→ DATA FOR THIS EXERCISE:
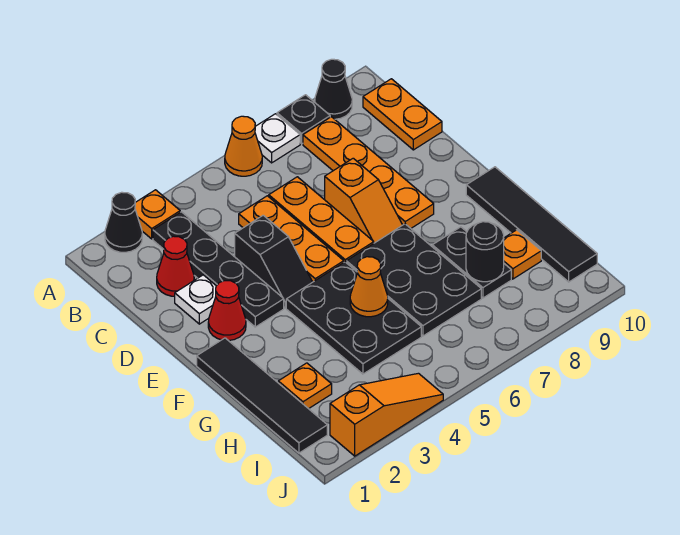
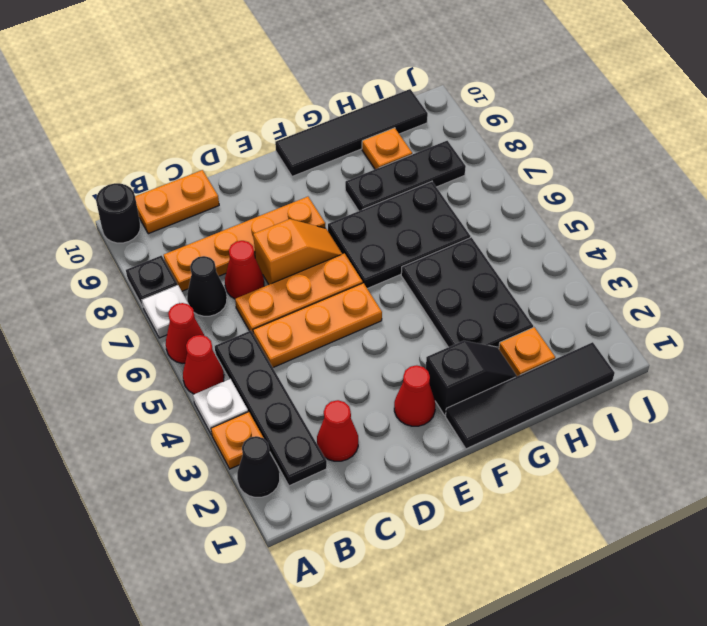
none -> red cone A5 level 1
orange cone A6 level 1 -> red cone A6 level 1
black cone A9 level 1 -> black cone B7 level 1
black plate B3:E3 level 1 -> black plate B2:B5 level 1
none -> red cone C7 level 1
white plate D2 level 1 -> white plate A4 level 1
black slope D4:E4 level 1 top D -> black slope F2:G2 level 1 top F
black plate F4:H5 level 1 -> black plate G3:H5 level 1
orange cone G5 level 2 -> none
black plate G8:H8 level 1 -> black plate G8:I8 level 1
black round brick H8 level 2 -> black round brick A10 level 1
orange slope J2:J4 level 1 top 2 -> none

→ WORK INSTRUCTIONS:
The lines from the one with "none -> red cone C7 level 1" through the end of the data above are to be set down exactly, with both boundary lines included and no other lines.

→ ANSWER TO THE EXERCISE:
none -> red cone C7 level 1
white plate D2 level 1 -> white plate A4 level 1
black slope D4:E4 level 1 top D -> black slope F2:G2 level 1 top F
black plate F4:H5 level 1 -> black plate G3:H5 level 1
orange cone G5 level 2 -> none
black plate G8:H8 level 1 -> black plate G8:I8 level 1
black round brick H8 level 2 -> black round brick A10 level 1
orange slope J2:J4 level 1 top 2 -> none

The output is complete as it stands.